[[ AVAILABLE RECORDS, beginning ]]
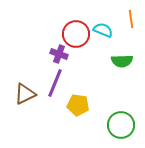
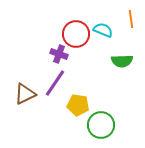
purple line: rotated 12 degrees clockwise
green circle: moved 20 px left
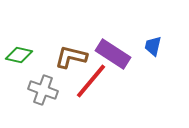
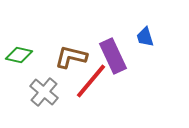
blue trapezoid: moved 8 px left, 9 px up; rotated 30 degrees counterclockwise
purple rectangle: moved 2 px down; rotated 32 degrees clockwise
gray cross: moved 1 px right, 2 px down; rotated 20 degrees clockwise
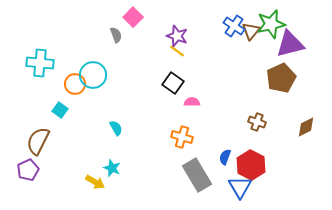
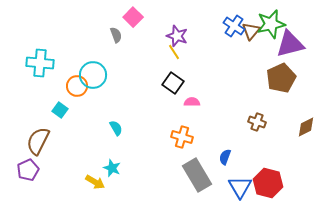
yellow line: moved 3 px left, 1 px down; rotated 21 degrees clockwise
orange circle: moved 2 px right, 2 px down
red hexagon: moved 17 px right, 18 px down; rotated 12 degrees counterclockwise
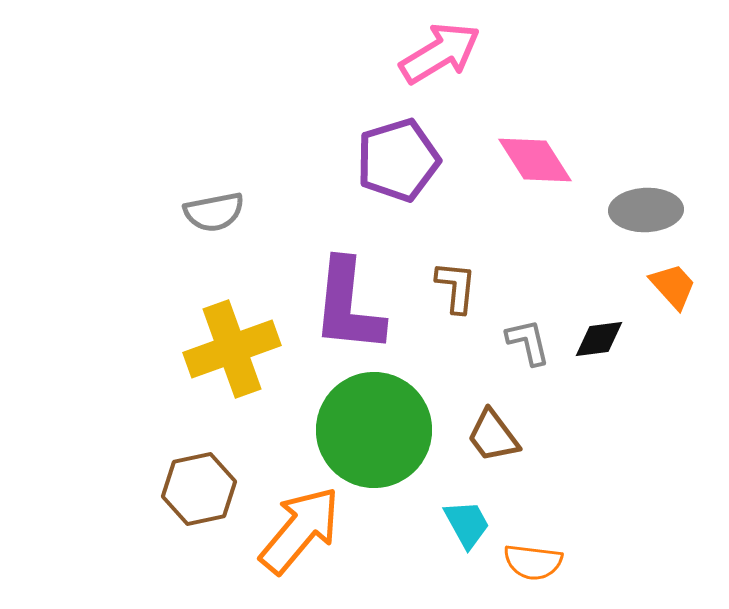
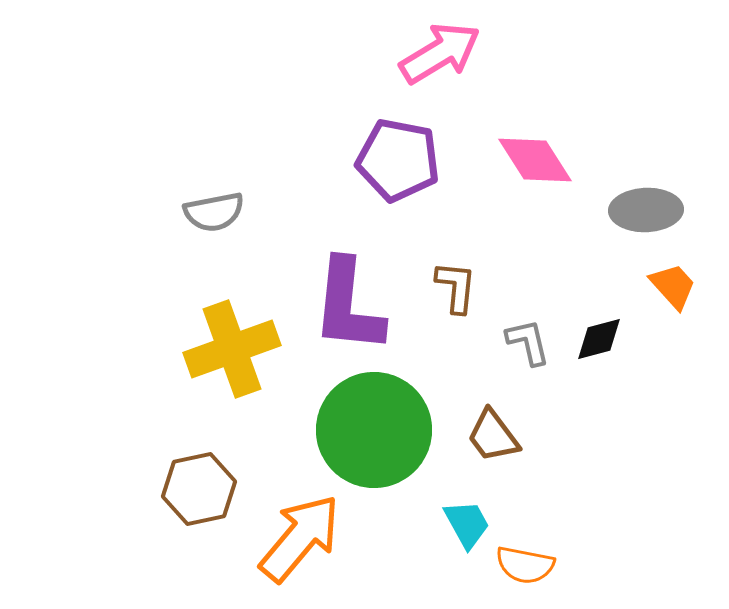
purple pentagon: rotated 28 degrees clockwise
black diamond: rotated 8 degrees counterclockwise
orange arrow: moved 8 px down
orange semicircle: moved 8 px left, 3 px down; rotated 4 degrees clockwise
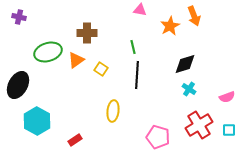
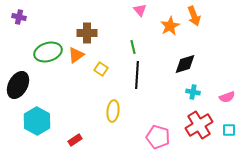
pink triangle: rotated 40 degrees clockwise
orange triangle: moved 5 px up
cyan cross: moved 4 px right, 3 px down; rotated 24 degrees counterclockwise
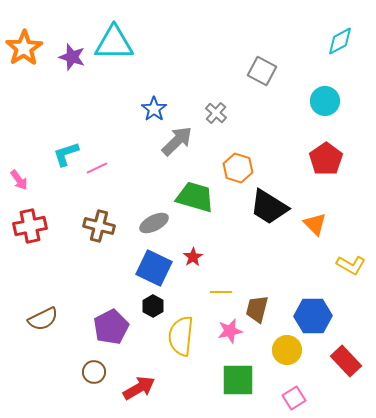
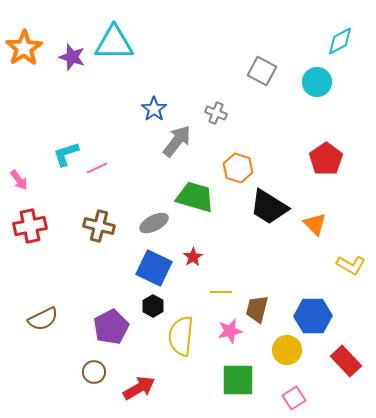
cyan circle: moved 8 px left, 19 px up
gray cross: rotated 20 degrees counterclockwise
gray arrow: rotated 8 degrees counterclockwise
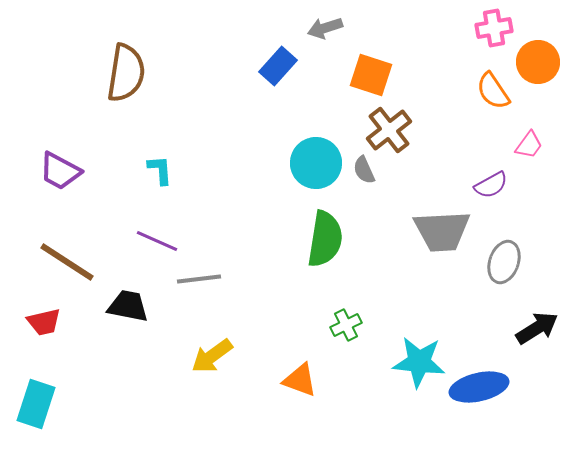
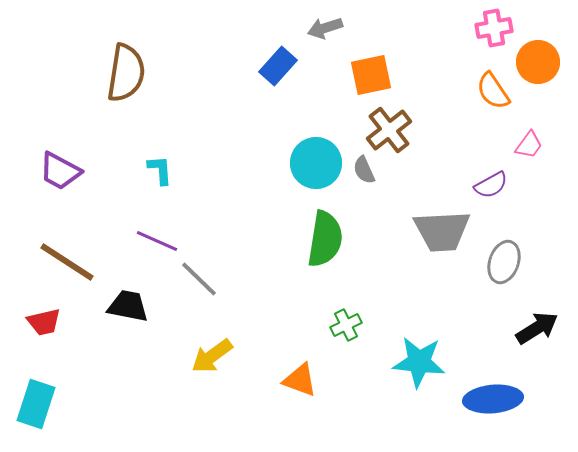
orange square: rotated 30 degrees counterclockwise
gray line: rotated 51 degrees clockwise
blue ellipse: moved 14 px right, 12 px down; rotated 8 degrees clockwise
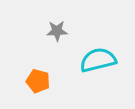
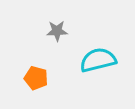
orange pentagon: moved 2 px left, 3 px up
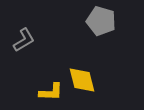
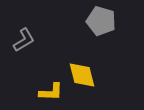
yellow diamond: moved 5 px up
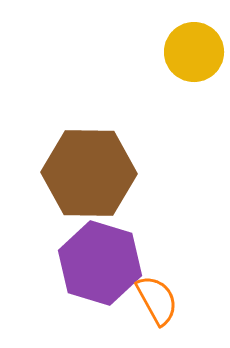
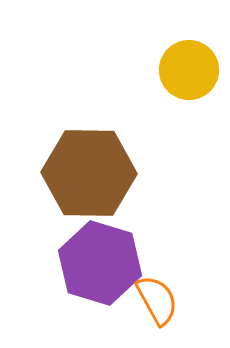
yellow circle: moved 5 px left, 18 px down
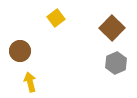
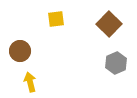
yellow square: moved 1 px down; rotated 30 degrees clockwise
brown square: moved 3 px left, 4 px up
[[ AVAILABLE RECORDS, end ]]
REQUIRED WORK:
Print the data above from its first line through the line that has "cyan circle: moved 8 px left, 19 px up", exactly and with nothing else, omitting pictures.

ANSWER TO THIS PROBLEM:
purple line: rotated 12 degrees clockwise
green circle: moved 20 px left
blue trapezoid: moved 8 px left, 9 px up; rotated 30 degrees counterclockwise
purple rectangle: moved 2 px down; rotated 32 degrees clockwise
gray cross: moved 1 px right, 2 px down; rotated 20 degrees clockwise
yellow line: moved 3 px left, 1 px down; rotated 21 degrees clockwise
orange circle: moved 2 px right, 2 px down
red hexagon: moved 17 px right, 18 px down; rotated 12 degrees counterclockwise
purple pentagon: rotated 28 degrees clockwise
black diamond: rotated 8 degrees counterclockwise
orange arrow: moved 8 px down
orange semicircle: moved 8 px left, 3 px down; rotated 4 degrees clockwise
pink triangle: rotated 40 degrees clockwise
orange triangle: moved 5 px up
cyan cross: moved 4 px right, 3 px down; rotated 24 degrees counterclockwise
cyan circle: moved 8 px left, 19 px up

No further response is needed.